Exercise input -
# # # # # # #
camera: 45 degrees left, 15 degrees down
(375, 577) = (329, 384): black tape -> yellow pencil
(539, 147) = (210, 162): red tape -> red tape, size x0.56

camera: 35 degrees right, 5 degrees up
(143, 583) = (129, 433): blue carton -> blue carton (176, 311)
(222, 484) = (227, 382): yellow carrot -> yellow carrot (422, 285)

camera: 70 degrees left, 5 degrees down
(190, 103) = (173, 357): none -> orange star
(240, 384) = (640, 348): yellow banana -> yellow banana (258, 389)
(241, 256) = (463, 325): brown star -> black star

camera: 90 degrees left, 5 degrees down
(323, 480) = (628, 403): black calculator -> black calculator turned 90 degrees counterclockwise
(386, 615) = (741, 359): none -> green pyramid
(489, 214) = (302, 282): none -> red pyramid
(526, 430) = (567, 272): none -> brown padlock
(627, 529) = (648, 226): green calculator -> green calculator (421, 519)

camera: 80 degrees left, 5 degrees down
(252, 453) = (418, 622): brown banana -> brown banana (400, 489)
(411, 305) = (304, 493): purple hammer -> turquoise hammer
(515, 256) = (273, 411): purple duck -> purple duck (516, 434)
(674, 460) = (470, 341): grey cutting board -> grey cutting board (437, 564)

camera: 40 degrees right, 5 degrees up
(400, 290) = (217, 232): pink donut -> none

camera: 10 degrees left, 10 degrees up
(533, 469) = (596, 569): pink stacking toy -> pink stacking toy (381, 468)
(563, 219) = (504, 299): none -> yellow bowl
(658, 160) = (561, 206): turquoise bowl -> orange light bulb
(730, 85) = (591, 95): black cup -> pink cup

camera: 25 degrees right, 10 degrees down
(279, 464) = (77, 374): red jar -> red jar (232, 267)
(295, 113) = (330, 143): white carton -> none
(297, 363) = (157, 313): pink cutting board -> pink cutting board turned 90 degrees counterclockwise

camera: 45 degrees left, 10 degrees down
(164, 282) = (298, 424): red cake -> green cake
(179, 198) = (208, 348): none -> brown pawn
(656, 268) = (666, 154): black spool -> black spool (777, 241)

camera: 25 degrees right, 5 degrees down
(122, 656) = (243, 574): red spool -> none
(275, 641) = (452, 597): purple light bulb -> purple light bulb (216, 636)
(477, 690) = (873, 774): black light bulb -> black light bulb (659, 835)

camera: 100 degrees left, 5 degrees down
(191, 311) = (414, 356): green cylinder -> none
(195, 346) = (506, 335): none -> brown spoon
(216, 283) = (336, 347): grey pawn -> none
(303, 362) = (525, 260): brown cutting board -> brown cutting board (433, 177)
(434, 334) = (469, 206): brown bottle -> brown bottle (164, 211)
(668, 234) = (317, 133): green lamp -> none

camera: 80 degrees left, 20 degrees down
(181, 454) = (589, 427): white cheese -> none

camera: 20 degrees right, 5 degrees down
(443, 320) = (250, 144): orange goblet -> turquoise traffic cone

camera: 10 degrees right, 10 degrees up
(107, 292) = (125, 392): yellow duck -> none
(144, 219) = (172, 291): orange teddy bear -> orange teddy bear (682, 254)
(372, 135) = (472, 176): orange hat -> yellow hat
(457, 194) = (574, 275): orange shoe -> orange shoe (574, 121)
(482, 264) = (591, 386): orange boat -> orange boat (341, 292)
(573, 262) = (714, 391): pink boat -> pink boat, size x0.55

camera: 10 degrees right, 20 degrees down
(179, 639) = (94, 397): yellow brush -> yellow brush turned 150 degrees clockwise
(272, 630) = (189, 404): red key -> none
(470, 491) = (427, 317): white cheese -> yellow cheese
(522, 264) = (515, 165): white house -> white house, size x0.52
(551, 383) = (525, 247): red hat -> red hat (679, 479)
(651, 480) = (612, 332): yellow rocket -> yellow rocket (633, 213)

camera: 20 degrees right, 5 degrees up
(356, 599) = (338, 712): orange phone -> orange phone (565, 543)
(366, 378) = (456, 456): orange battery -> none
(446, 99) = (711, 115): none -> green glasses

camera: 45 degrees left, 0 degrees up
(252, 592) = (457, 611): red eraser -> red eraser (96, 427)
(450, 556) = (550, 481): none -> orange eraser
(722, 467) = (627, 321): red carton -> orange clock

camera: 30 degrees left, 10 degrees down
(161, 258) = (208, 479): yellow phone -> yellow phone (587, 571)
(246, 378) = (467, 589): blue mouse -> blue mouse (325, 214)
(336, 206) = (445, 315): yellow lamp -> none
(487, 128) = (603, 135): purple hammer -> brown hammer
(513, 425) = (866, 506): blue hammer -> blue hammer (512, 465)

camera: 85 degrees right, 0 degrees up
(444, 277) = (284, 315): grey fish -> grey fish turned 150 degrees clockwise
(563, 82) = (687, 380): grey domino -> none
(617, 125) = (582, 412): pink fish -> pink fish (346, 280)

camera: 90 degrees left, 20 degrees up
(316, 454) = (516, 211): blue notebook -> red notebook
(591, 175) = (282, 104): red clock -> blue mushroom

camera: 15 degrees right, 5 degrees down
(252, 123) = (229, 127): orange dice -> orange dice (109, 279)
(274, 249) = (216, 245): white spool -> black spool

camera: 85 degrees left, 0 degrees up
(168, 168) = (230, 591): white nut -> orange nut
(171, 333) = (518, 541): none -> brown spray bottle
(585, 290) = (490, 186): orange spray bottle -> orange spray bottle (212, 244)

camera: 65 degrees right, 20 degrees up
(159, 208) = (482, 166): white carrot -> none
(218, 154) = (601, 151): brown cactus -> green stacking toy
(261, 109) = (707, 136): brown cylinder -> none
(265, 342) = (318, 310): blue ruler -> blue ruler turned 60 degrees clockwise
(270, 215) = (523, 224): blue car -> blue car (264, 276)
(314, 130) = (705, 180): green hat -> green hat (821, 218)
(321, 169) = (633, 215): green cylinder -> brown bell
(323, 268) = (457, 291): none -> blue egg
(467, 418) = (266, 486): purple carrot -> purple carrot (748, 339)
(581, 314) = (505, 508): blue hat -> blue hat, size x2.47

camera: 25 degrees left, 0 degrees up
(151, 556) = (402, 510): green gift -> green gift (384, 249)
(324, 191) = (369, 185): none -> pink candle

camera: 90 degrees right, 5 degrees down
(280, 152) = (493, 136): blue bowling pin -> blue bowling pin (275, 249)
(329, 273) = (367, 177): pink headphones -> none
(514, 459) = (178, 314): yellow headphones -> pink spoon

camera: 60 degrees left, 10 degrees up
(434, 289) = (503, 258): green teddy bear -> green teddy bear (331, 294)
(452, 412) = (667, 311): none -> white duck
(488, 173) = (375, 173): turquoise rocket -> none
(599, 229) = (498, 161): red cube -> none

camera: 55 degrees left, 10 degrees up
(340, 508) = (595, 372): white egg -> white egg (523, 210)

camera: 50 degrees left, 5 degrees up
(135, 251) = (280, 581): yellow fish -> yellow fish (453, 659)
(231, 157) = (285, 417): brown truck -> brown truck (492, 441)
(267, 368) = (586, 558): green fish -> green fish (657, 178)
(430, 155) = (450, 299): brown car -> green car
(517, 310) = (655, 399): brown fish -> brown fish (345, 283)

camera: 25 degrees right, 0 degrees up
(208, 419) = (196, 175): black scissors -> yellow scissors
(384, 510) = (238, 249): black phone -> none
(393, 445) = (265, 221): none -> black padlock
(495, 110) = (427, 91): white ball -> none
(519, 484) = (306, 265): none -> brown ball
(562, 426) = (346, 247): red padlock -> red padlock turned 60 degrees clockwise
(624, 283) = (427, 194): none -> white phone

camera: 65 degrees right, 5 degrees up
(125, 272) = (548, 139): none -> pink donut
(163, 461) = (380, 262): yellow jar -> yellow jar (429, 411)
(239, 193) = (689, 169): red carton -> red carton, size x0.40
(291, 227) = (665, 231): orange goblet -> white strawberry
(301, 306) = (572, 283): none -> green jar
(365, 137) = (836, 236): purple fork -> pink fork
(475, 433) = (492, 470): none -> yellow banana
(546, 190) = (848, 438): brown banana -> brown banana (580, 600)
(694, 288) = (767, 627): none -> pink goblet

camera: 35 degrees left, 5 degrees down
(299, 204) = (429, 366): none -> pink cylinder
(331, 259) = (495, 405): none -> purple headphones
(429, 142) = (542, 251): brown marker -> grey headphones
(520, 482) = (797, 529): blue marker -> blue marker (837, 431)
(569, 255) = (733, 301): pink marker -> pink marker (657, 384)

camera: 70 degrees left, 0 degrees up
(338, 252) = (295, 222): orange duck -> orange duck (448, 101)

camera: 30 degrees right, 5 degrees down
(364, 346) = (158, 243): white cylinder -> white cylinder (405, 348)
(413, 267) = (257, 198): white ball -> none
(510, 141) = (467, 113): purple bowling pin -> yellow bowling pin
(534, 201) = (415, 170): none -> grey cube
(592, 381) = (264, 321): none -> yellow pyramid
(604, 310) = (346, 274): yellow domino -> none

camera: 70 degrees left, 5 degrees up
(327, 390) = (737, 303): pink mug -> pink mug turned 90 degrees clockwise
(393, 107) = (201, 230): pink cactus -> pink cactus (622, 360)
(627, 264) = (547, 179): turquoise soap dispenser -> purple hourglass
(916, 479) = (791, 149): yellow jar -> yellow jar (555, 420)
# # # # # # #
Task brief -
Only the lines above from the line containing "(163, 461) = (380, 262): yellow" through the line containing "(429, 142) = (542, 251): brown" should be retyped, exactly and with both ends included.

Task solution -
(163, 461) = (380, 262): yellow jar -> yellow jar (429, 411)
(239, 193) = (689, 169): red carton -> red carton, size x0.40
(291, 227) = (665, 231): orange goblet -> white strawberry
(301, 306) = (572, 283): none -> green jar
(365, 137) = (836, 236): purple fork -> pink fork
(475, 433) = (492, 470): none -> yellow banana
(546, 190) = (848, 438): brown banana -> brown banana (580, 600)
(694, 288) = (767, 627): none -> pink goblet

camera: 35 degrees left, 5 degrees down
(299, 204) = (429, 366): none -> pink cylinder
(331, 259) = (495, 405): none -> purple headphones
(429, 142) = (542, 251): brown marker -> grey headphones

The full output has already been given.